## Task to carry out
What follows is a set of records. Repeat them word for word.

## Entries supplied

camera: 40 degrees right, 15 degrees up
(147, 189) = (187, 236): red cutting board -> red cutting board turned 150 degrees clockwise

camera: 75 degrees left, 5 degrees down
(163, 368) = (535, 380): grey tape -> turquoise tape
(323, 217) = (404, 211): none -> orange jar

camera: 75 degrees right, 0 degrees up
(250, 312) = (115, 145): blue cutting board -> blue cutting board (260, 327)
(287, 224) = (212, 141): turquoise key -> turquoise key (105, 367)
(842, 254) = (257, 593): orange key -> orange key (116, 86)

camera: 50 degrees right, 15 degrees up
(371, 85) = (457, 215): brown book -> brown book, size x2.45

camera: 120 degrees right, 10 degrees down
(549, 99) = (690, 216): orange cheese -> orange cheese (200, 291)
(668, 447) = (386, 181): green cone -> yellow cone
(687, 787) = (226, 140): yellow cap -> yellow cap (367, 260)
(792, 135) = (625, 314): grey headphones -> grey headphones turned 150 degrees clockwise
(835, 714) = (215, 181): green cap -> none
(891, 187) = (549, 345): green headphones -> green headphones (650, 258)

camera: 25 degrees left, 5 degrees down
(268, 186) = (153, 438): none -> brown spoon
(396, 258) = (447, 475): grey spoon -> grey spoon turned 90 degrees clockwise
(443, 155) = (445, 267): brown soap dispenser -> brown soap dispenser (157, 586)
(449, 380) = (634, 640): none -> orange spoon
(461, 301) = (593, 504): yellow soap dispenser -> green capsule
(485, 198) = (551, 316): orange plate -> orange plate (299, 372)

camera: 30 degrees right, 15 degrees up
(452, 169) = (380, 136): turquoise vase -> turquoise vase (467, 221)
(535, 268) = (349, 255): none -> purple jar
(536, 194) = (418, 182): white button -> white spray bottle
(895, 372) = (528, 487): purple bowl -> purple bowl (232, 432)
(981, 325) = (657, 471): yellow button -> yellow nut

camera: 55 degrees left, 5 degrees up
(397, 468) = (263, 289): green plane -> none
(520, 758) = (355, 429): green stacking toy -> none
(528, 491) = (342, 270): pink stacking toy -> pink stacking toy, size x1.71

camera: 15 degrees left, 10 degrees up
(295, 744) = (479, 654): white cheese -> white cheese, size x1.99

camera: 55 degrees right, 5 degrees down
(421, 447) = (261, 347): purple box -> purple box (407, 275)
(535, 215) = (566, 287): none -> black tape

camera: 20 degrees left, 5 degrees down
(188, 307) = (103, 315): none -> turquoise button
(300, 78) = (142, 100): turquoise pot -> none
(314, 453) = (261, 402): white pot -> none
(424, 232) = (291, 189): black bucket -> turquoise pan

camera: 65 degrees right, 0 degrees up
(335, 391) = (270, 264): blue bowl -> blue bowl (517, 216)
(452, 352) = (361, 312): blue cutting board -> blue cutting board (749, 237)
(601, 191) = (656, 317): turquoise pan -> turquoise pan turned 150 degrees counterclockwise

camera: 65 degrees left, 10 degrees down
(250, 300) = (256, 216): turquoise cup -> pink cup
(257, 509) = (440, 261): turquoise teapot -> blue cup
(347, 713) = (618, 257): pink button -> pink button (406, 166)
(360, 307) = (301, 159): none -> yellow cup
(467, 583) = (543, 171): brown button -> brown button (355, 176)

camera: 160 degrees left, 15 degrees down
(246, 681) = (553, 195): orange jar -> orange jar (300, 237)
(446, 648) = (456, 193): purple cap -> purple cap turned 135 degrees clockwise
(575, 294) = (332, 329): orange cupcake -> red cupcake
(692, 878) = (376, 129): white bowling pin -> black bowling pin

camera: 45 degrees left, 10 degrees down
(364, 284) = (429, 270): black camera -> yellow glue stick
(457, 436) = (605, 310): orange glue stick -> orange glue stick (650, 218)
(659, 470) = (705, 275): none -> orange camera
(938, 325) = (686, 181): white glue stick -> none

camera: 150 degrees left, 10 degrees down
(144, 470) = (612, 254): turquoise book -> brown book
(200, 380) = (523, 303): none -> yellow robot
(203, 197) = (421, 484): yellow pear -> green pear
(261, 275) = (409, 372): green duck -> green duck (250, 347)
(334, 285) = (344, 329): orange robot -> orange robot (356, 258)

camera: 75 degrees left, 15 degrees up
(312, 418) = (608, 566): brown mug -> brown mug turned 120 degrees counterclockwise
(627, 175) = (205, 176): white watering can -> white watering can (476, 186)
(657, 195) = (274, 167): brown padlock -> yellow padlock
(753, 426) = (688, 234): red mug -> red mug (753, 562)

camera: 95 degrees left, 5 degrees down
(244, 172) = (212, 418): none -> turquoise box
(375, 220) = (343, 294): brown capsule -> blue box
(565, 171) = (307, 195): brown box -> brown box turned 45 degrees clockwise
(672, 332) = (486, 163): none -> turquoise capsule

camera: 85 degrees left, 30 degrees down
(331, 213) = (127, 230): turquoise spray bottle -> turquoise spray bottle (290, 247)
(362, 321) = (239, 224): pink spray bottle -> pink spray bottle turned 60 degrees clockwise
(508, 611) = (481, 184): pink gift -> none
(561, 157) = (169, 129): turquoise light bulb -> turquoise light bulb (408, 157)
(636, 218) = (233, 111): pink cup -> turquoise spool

## Result for this exercise
camera: 40 degrees right, 15 degrees up
(147, 189) = (187, 236): red cutting board -> red cutting board turned 150 degrees clockwise

camera: 75 degrees left, 5 degrees down
(163, 368) = (535, 380): grey tape -> turquoise tape
(323, 217) = (404, 211): none -> orange jar

camera: 75 degrees right, 0 degrees up
(250, 312) = (115, 145): blue cutting board -> blue cutting board (260, 327)
(287, 224) = (212, 141): turquoise key -> turquoise key (105, 367)
(842, 254) = (257, 593): orange key -> orange key (116, 86)

camera: 50 degrees right, 15 degrees up
(371, 85) = (457, 215): brown book -> brown book, size x2.45

camera: 120 degrees right, 10 degrees down
(549, 99) = (690, 216): orange cheese -> orange cheese (200, 291)
(668, 447) = (386, 181): green cone -> yellow cone
(687, 787) = (226, 140): yellow cap -> yellow cap (367, 260)
(792, 135) = (625, 314): grey headphones -> grey headphones turned 150 degrees clockwise
(835, 714) = (215, 181): green cap -> none
(891, 187) = (549, 345): green headphones -> green headphones (650, 258)

camera: 25 degrees left, 5 degrees down
(268, 186) = (153, 438): none -> brown spoon
(396, 258) = (447, 475): grey spoon -> grey spoon turned 90 degrees clockwise
(443, 155) = (445, 267): brown soap dispenser -> brown soap dispenser (157, 586)
(449, 380) = (634, 640): none -> orange spoon
(461, 301) = (593, 504): yellow soap dispenser -> green capsule
(485, 198) = (551, 316): orange plate -> orange plate (299, 372)

camera: 30 degrees right, 15 degrees up
(452, 169) = (380, 136): turquoise vase -> turquoise vase (467, 221)
(535, 268) = (349, 255): none -> purple jar
(536, 194) = (418, 182): white button -> white spray bottle
(895, 372) = (528, 487): purple bowl -> purple bowl (232, 432)
(981, 325) = (657, 471): yellow button -> yellow nut

camera: 55 degrees left, 5 degrees up
(397, 468) = (263, 289): green plane -> none
(520, 758) = (355, 429): green stacking toy -> none
(528, 491) = (342, 270): pink stacking toy -> pink stacking toy, size x1.71

camera: 15 degrees left, 10 degrees up
(295, 744) = (479, 654): white cheese -> white cheese, size x1.99

camera: 55 degrees right, 5 degrees down
(421, 447) = (261, 347): purple box -> purple box (407, 275)
(535, 215) = (566, 287): none -> black tape

camera: 20 degrees left, 5 degrees down
(188, 307) = (103, 315): none -> turquoise button
(300, 78) = (142, 100): turquoise pot -> none
(314, 453) = (261, 402): white pot -> none
(424, 232) = (291, 189): black bucket -> turquoise pan

camera: 65 degrees right, 0 degrees up
(335, 391) = (270, 264): blue bowl -> blue bowl (517, 216)
(452, 352) = (361, 312): blue cutting board -> blue cutting board (749, 237)
(601, 191) = (656, 317): turquoise pan -> turquoise pan turned 150 degrees counterclockwise

camera: 65 degrees left, 10 degrees down
(250, 300) = (256, 216): turquoise cup -> pink cup
(257, 509) = (440, 261): turquoise teapot -> blue cup
(347, 713) = (618, 257): pink button -> pink button (406, 166)
(360, 307) = (301, 159): none -> yellow cup
(467, 583) = (543, 171): brown button -> brown button (355, 176)

camera: 160 degrees left, 15 degrees down
(246, 681) = (553, 195): orange jar -> orange jar (300, 237)
(446, 648) = (456, 193): purple cap -> purple cap turned 135 degrees clockwise
(575, 294) = (332, 329): orange cupcake -> red cupcake
(692, 878) = (376, 129): white bowling pin -> black bowling pin

camera: 45 degrees left, 10 degrees down
(364, 284) = (429, 270): black camera -> yellow glue stick
(457, 436) = (605, 310): orange glue stick -> orange glue stick (650, 218)
(659, 470) = (705, 275): none -> orange camera
(938, 325) = (686, 181): white glue stick -> none

camera: 150 degrees left, 10 degrees down
(144, 470) = (612, 254): turquoise book -> brown book
(200, 380) = (523, 303): none -> yellow robot
(203, 197) = (421, 484): yellow pear -> green pear
(261, 275) = (409, 372): green duck -> green duck (250, 347)
(334, 285) = (344, 329): orange robot -> orange robot (356, 258)

camera: 75 degrees left, 15 degrees up
(312, 418) = (608, 566): brown mug -> brown mug turned 120 degrees counterclockwise
(627, 175) = (205, 176): white watering can -> white watering can (476, 186)
(657, 195) = (274, 167): brown padlock -> yellow padlock
(753, 426) = (688, 234): red mug -> red mug (753, 562)

camera: 95 degrees left, 5 degrees down
(244, 172) = (212, 418): none -> turquoise box
(375, 220) = (343, 294): brown capsule -> blue box
(565, 171) = (307, 195): brown box -> brown box turned 45 degrees clockwise
(672, 332) = (486, 163): none -> turquoise capsule

camera: 85 degrees left, 30 degrees down
(331, 213) = (127, 230): turquoise spray bottle -> turquoise spray bottle (290, 247)
(362, 321) = (239, 224): pink spray bottle -> pink spray bottle turned 60 degrees clockwise
(508, 611) = (481, 184): pink gift -> none
(561, 157) = (169, 129): turquoise light bulb -> turquoise light bulb (408, 157)
(636, 218) = (233, 111): pink cup -> turquoise spool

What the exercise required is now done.